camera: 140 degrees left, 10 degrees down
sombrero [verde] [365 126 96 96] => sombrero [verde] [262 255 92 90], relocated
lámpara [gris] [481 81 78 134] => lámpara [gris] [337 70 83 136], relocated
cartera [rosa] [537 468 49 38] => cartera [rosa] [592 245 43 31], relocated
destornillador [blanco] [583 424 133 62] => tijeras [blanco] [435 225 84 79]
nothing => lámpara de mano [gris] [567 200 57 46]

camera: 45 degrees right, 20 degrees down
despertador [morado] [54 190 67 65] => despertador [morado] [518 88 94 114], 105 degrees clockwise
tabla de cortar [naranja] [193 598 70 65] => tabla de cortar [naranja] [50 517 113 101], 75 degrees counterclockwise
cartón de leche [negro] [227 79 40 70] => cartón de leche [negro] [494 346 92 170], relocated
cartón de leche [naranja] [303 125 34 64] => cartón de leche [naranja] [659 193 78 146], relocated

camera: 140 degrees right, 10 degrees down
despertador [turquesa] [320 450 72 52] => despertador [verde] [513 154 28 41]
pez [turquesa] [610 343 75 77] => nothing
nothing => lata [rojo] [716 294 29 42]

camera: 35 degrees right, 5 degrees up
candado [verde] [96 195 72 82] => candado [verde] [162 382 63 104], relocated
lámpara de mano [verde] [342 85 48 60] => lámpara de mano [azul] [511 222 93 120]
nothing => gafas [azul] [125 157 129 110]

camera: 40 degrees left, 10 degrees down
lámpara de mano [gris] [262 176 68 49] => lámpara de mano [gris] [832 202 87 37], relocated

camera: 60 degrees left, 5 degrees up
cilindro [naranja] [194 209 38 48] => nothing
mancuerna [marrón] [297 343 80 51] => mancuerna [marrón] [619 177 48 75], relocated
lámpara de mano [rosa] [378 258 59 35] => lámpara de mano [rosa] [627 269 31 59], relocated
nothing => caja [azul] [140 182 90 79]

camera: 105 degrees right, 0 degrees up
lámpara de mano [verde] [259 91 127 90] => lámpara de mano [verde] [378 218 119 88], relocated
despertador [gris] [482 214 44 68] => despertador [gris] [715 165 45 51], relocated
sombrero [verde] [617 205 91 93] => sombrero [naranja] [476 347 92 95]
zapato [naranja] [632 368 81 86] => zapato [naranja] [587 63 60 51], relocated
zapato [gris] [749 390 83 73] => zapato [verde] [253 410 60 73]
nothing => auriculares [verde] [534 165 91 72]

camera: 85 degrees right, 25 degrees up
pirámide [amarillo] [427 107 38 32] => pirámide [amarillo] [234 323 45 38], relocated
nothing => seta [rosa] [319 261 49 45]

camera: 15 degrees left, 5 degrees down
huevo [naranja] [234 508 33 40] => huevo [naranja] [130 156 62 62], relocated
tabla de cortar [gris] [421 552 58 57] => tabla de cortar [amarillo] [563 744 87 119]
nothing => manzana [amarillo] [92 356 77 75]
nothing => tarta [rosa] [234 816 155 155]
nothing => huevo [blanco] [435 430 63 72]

▶ **Task details**: Copy all the data. Match it exactly.

▶ **Your response**:
camera: 140 degrees left, 10 degrees down
sombrero [verde] [365 126 96 96] => sombrero [verde] [262 255 92 90], relocated
lámpara [gris] [481 81 78 134] => lámpara [gris] [337 70 83 136], relocated
cartera [rosa] [537 468 49 38] => cartera [rosa] [592 245 43 31], relocated
destornillador [blanco] [583 424 133 62] => tijeras [blanco] [435 225 84 79]
nothing => lámpara de mano [gris] [567 200 57 46]

camera: 45 degrees right, 20 degrees down
despertador [morado] [54 190 67 65] => despertador [morado] [518 88 94 114], 105 degrees clockwise
tabla de cortar [naranja] [193 598 70 65] => tabla de cortar [naranja] [50 517 113 101], 75 degrees counterclockwise
cartón de leche [negro] [227 79 40 70] => cartón de leche [negro] [494 346 92 170], relocated
cartón de leche [naranja] [303 125 34 64] => cartón de leche [naranja] [659 193 78 146], relocated

camera: 140 degrees right, 10 degrees down
despertador [turquesa] [320 450 72 52] => despertador [verde] [513 154 28 41]
pez [turquesa] [610 343 75 77] => nothing
nothing => lata [rojo] [716 294 29 42]

camera: 35 degrees right, 5 degrees up
candado [verde] [96 195 72 82] => candado [verde] [162 382 63 104], relocated
lámpara de mano [verde] [342 85 48 60] => lámpara de mano [azul] [511 222 93 120]
nothing => gafas [azul] [125 157 129 110]

camera: 40 degrees left, 10 degrees down
lámpara de mano [gris] [262 176 68 49] => lámpara de mano [gris] [832 202 87 37], relocated

camera: 60 degrees left, 5 degrees up
cilindro [naranja] [194 209 38 48] => nothing
mancuerna [marrón] [297 343 80 51] => mancuerna [marrón] [619 177 48 75], relocated
lámpara de mano [rosa] [378 258 59 35] => lámpara de mano [rosa] [627 269 31 59], relocated
nothing => caja [azul] [140 182 90 79]

camera: 105 degrees right, 0 degrees up
lámpara de mano [verde] [259 91 127 90] => lámpara de mano [verde] [378 218 119 88], relocated
despertador [gris] [482 214 44 68] => despertador [gris] [715 165 45 51], relocated
sombrero [verde] [617 205 91 93] => sombrero [naranja] [476 347 92 95]
zapato [naranja] [632 368 81 86] => zapato [naranja] [587 63 60 51], relocated
zapato [gris] [749 390 83 73] => zapato [verde] [253 410 60 73]
nothing => auriculares [verde] [534 165 91 72]

camera: 85 degrees right, 25 degrees up
pirámide [amarillo] [427 107 38 32] => pirámide [amarillo] [234 323 45 38], relocated
nothing => seta [rosa] [319 261 49 45]

camera: 15 degrees left, 5 degrees down
huevo [naranja] [234 508 33 40] => huevo [naranja] [130 156 62 62], relocated
tabla de cortar [gris] [421 552 58 57] => tabla de cortar [amarillo] [563 744 87 119]
nothing => manzana [amarillo] [92 356 77 75]
nothing => tarta [rosa] [234 816 155 155]
nothing => huevo [blanco] [435 430 63 72]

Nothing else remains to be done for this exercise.